### Task to carry out
When the line with "STEPPER pin IN2: GP8 -> GP10" turns up below, begin repeating exactly, and carry on through the line with "KEYS1 pin K3: GP13 -> GP2"; no pictures go into the copy.

Start of Information supplied

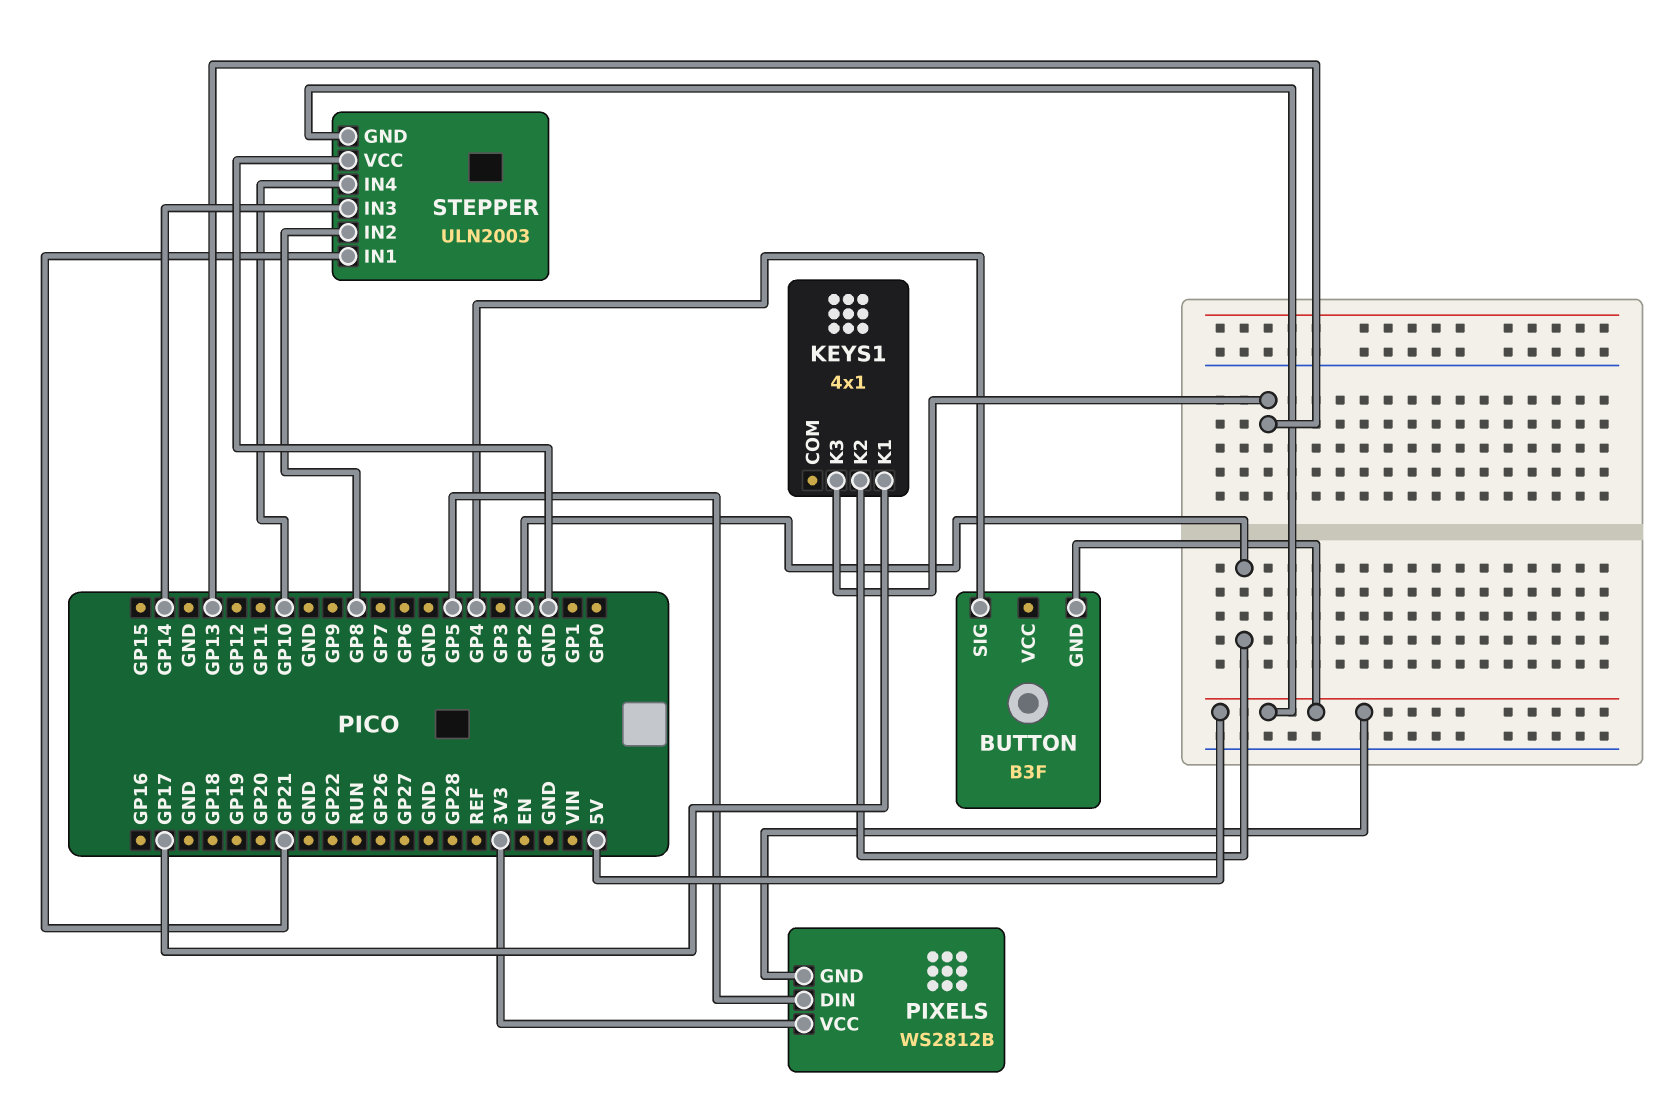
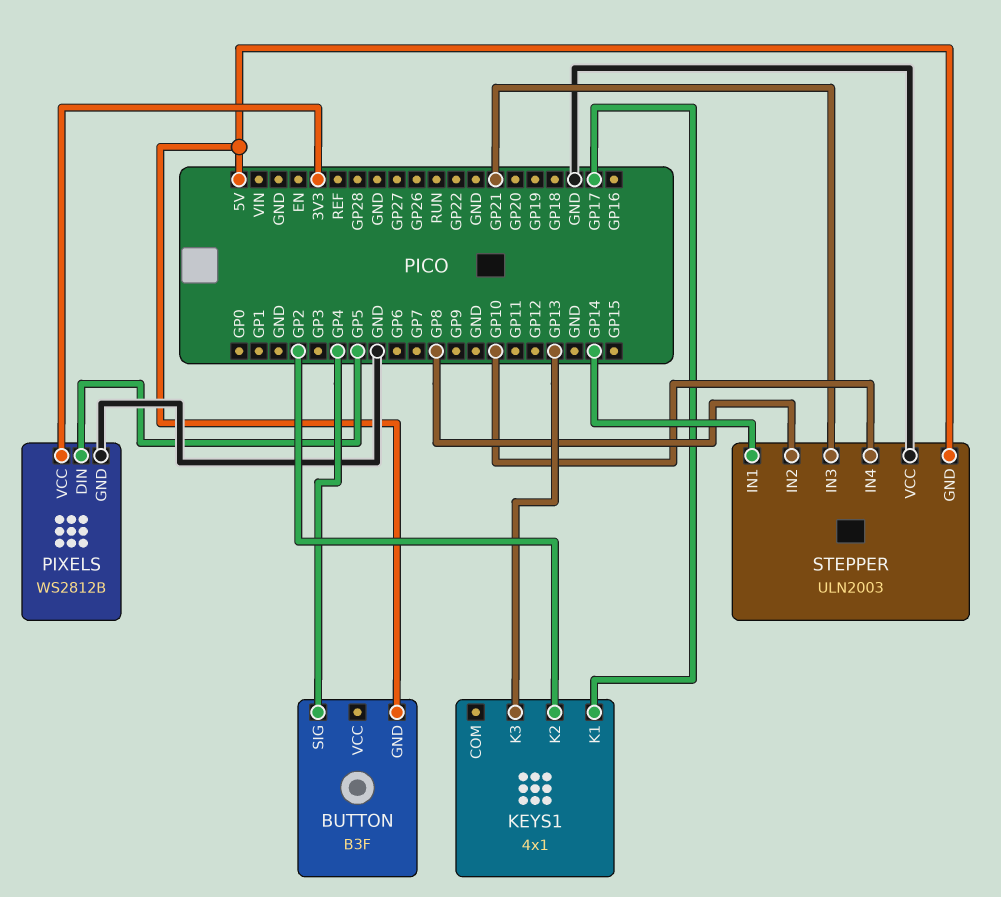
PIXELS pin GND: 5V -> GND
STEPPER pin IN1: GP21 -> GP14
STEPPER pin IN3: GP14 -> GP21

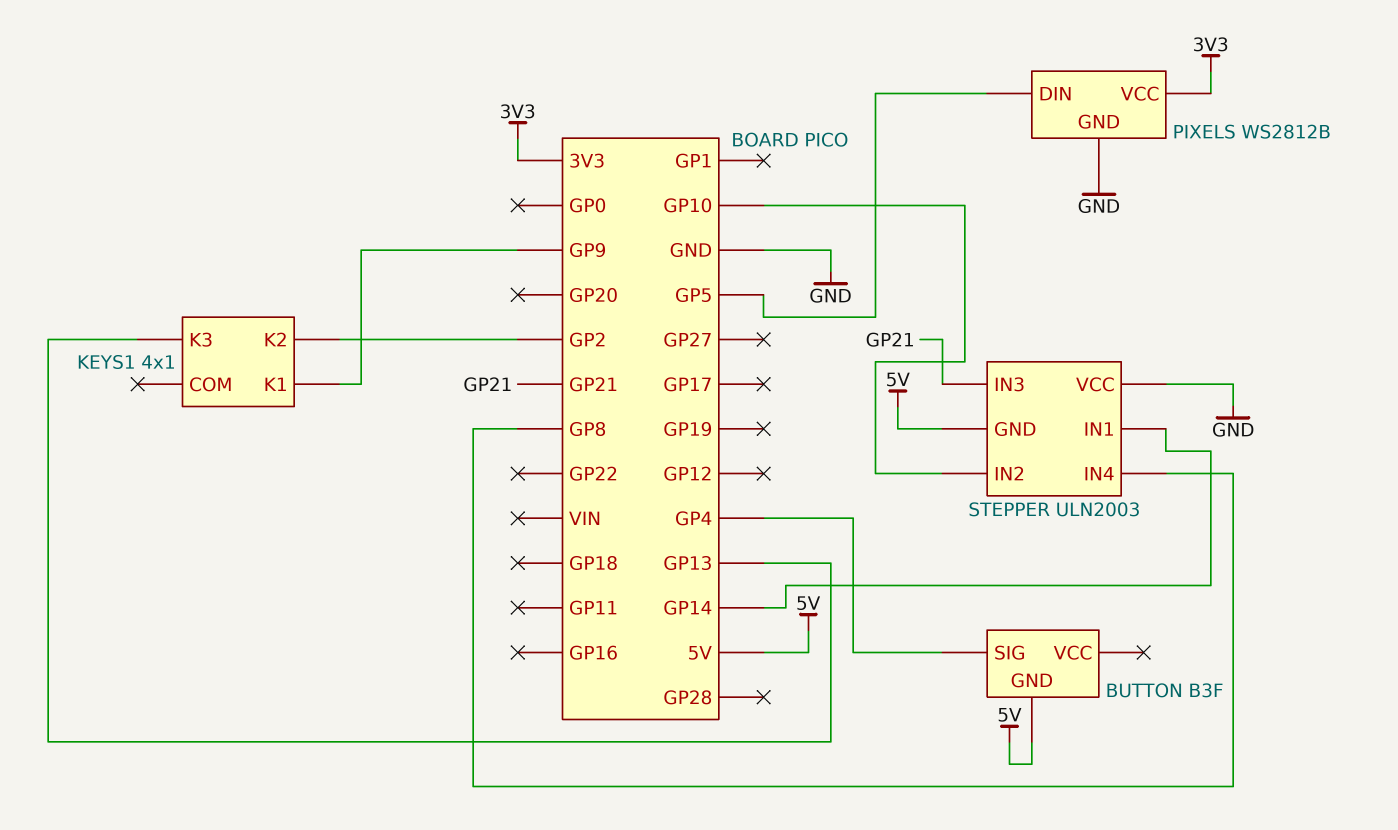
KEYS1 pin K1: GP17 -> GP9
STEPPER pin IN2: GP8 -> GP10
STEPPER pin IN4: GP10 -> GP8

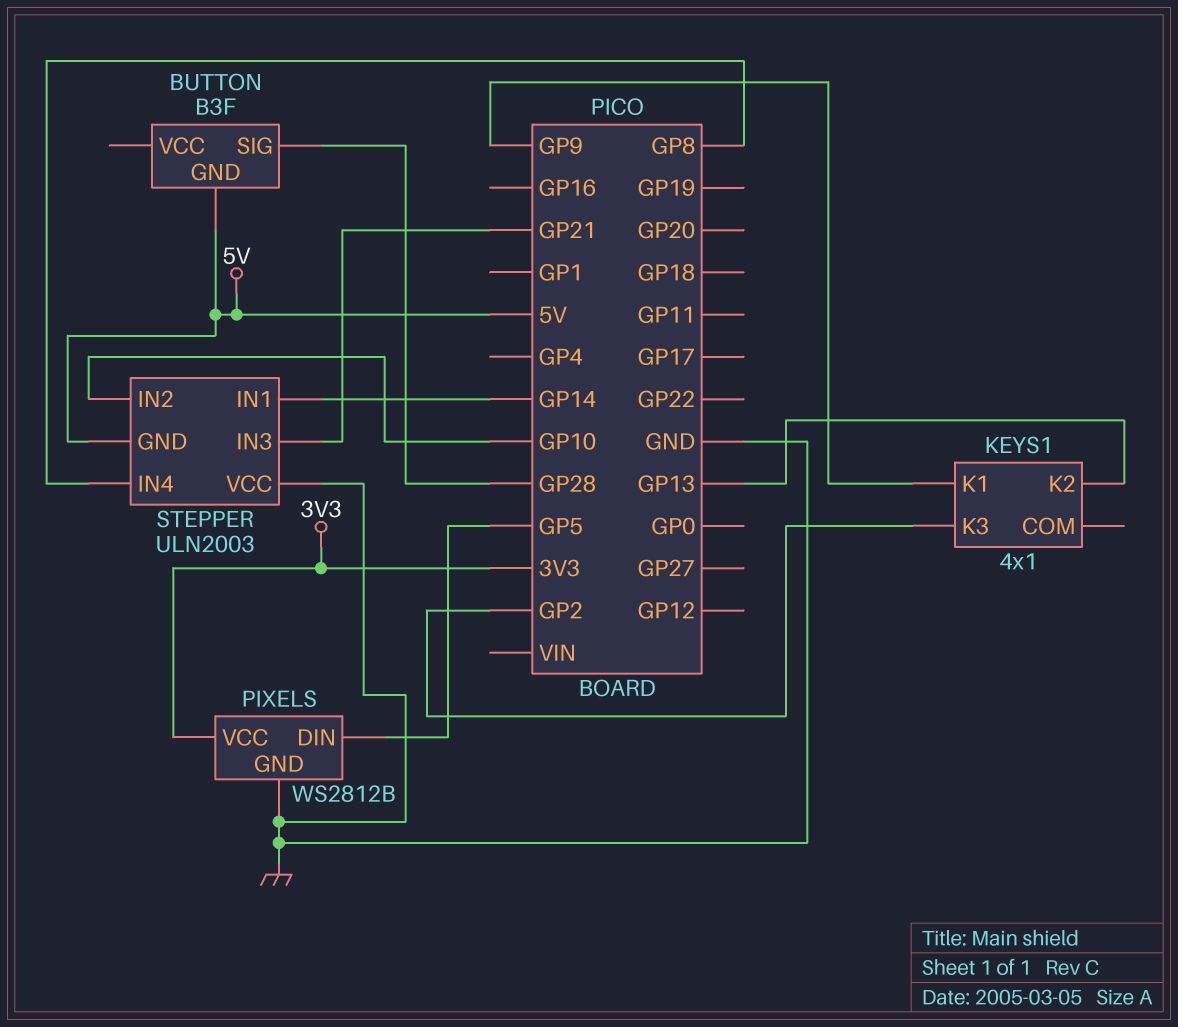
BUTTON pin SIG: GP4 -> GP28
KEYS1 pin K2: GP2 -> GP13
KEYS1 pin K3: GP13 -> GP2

End of Information supplied
Start of Information supplied

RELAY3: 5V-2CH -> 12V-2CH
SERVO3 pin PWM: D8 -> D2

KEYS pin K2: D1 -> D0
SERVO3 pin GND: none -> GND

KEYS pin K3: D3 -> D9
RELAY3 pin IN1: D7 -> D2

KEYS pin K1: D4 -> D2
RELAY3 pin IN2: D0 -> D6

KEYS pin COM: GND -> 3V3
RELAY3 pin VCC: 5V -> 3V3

End of Information supplied

### Expected answer
STEPPER pin IN2: GP8 -> GP10
STEPPER pin IN4: GP10 -> GP8

BUTTON pin SIG: GP4 -> GP28
KEYS1 pin K2: GP2 -> GP13
KEYS1 pin K3: GP13 -> GP2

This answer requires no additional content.